[Problem requirements]
Copy out each line in the entries below that contains the string "acciaccatura", treating uppercase and lowercase as different.

[The data]
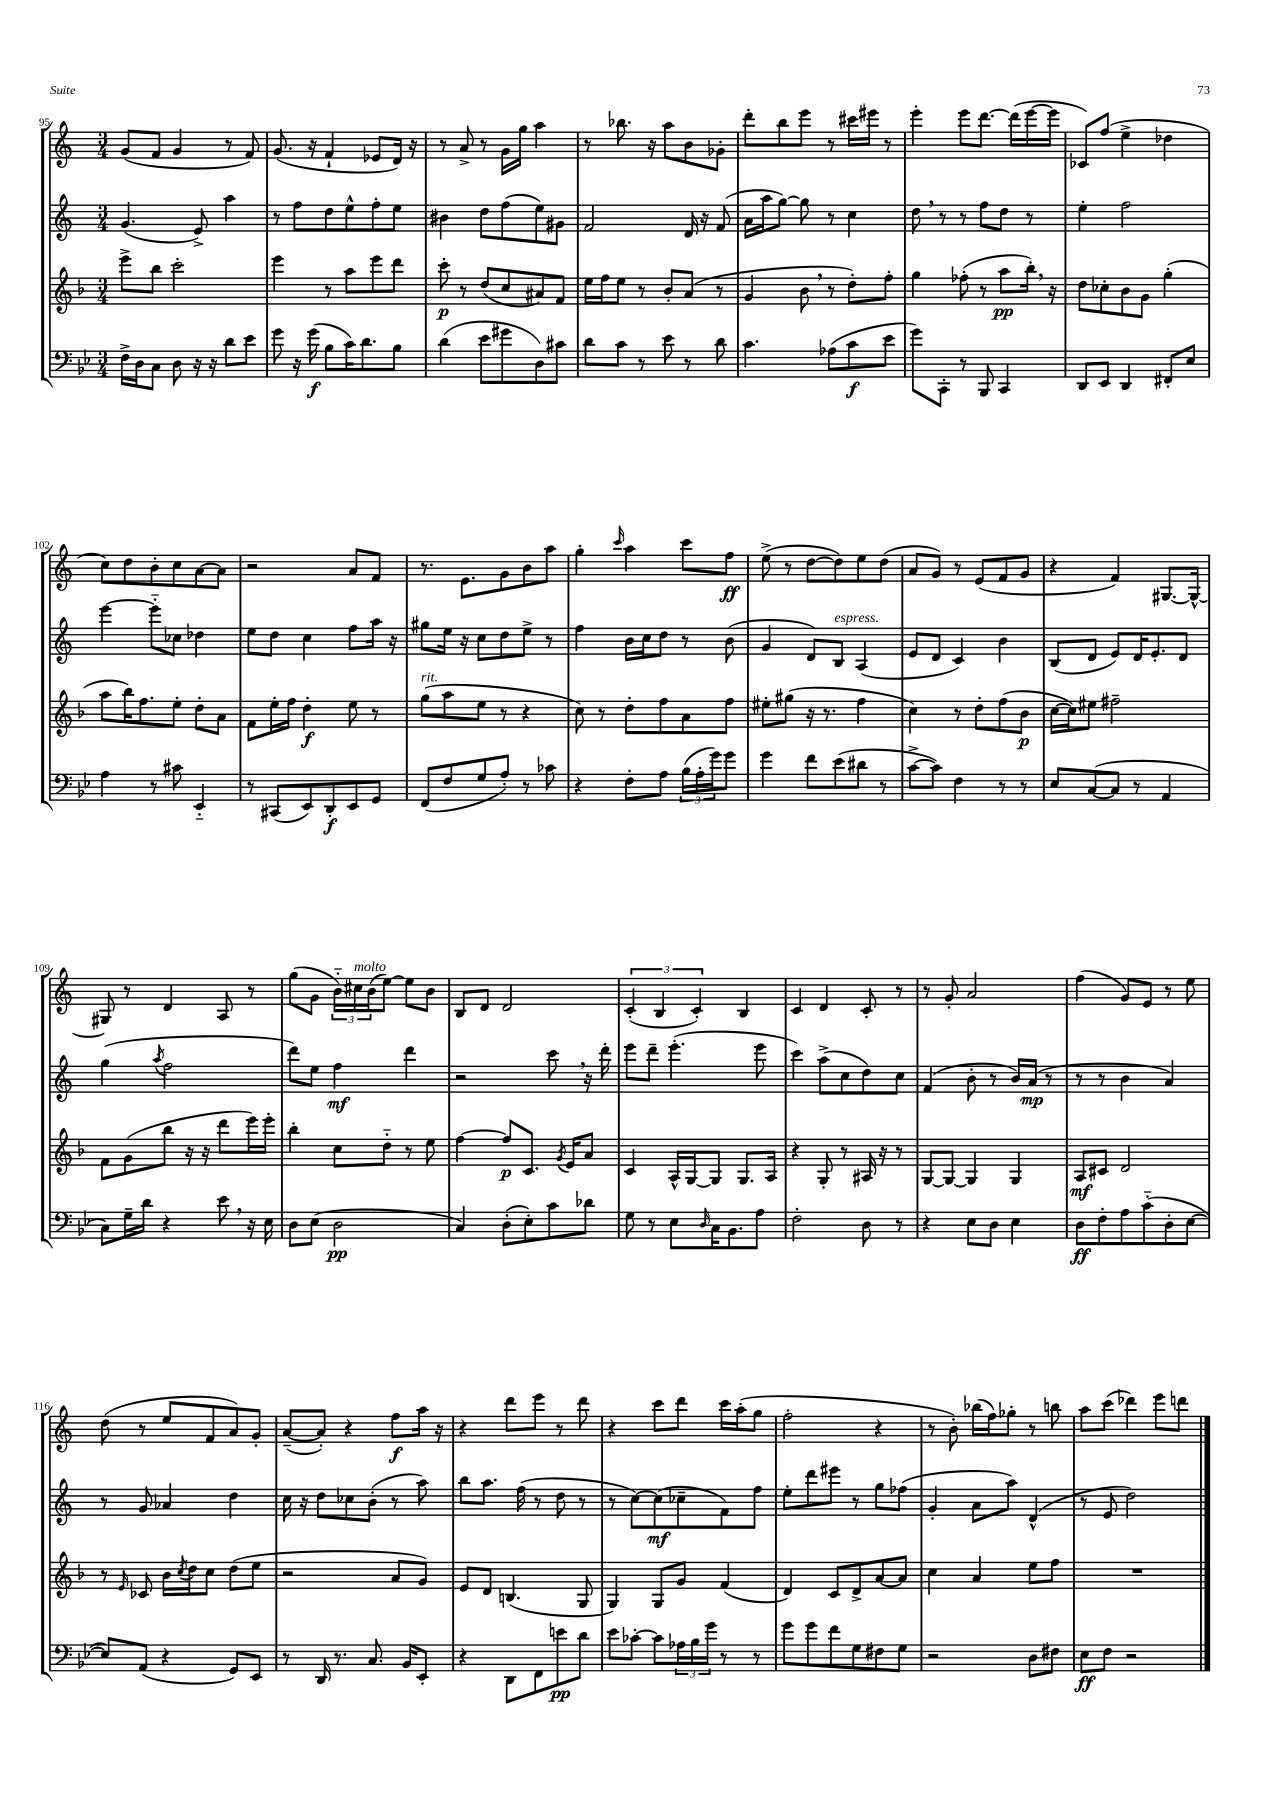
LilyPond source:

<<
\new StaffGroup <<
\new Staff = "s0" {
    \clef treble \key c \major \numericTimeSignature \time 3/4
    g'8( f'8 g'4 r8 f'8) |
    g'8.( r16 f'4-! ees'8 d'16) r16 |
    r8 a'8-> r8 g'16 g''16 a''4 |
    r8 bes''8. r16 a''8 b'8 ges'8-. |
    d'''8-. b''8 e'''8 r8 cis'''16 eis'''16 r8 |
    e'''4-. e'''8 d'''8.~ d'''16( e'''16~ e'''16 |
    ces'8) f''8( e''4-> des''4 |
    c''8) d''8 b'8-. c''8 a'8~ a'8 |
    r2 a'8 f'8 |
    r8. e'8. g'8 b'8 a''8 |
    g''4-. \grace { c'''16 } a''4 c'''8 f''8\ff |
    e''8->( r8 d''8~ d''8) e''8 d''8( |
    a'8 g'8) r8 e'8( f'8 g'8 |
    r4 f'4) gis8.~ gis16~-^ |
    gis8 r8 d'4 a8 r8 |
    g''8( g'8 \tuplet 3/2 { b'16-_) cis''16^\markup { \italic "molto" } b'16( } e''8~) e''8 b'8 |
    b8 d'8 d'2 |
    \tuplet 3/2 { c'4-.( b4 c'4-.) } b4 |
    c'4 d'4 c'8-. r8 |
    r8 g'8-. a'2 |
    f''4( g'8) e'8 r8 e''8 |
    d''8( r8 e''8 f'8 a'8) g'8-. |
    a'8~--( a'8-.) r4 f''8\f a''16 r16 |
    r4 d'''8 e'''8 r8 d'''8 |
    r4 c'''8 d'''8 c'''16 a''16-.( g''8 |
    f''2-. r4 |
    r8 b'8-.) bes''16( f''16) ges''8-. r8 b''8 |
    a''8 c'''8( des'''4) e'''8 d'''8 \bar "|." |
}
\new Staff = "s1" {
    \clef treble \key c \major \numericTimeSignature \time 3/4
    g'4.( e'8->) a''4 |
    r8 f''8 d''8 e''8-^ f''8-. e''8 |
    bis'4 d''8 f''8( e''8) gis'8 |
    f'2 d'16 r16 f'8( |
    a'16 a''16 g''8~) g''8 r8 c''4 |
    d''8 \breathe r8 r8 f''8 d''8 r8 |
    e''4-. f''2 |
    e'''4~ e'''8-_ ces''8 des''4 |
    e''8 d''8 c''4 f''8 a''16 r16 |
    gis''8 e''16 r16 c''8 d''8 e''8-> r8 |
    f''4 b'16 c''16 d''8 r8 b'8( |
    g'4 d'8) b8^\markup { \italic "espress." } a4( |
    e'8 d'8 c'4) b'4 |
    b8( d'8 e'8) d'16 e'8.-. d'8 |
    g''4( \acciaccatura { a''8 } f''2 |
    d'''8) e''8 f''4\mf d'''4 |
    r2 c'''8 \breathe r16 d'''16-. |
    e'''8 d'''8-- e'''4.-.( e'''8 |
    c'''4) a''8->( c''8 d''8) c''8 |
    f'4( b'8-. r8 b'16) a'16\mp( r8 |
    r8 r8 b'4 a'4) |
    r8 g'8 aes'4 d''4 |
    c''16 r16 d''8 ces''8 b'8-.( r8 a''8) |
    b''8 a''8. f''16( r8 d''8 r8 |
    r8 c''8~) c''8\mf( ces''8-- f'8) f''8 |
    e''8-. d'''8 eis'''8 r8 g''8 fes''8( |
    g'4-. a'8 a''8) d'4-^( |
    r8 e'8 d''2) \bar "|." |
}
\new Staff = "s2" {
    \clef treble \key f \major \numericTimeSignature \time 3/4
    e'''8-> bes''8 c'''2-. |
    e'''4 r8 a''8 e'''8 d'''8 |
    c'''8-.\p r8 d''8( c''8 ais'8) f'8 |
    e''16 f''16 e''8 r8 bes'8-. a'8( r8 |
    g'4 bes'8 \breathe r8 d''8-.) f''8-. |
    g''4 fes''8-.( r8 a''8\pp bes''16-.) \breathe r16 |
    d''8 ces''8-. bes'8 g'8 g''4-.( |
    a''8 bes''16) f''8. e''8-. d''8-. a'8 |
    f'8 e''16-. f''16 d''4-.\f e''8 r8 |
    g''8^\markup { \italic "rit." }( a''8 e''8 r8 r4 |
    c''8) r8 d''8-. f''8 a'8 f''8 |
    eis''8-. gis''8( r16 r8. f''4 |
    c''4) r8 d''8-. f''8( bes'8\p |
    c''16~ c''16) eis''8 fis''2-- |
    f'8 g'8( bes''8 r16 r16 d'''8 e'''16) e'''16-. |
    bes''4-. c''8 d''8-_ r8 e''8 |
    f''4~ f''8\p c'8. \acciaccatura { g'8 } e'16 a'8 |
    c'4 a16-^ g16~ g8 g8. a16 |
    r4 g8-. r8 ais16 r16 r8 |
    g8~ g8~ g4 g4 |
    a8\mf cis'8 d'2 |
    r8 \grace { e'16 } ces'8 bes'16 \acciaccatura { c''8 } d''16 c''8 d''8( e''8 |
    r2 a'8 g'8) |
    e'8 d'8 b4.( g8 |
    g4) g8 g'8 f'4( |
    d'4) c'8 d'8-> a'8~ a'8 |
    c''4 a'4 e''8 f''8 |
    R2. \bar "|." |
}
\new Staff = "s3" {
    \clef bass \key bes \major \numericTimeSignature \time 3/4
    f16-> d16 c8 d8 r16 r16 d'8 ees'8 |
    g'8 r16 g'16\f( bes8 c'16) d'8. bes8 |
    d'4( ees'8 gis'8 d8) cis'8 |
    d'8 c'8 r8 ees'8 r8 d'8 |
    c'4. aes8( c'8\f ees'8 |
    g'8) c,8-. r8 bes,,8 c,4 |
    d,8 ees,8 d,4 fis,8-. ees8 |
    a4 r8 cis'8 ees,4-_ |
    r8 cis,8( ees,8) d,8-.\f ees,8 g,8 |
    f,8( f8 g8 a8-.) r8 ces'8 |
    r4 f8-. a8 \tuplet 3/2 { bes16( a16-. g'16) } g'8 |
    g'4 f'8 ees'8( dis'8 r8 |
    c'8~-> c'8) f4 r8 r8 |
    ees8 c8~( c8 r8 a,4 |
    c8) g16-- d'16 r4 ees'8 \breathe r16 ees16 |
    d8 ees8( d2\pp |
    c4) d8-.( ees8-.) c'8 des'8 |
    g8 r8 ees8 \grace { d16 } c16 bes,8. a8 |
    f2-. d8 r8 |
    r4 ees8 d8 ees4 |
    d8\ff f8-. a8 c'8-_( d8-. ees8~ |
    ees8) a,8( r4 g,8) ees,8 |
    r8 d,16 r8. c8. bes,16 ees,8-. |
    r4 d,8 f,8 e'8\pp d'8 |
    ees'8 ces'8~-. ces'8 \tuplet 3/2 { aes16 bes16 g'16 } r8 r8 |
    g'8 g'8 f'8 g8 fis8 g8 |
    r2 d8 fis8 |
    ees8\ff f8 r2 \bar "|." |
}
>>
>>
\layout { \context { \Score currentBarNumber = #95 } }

[Result]
    g''4( \acciaccatura { a''8 } f''2 |
    f''4~ f''8\p c'8. \acciaccatura { g'8 } e'16 a'8 |
    r8 \grace { e'16 } ces'8 bes'16 \acciaccatura { c''8 } d''16 c''8 d''8( e''8 |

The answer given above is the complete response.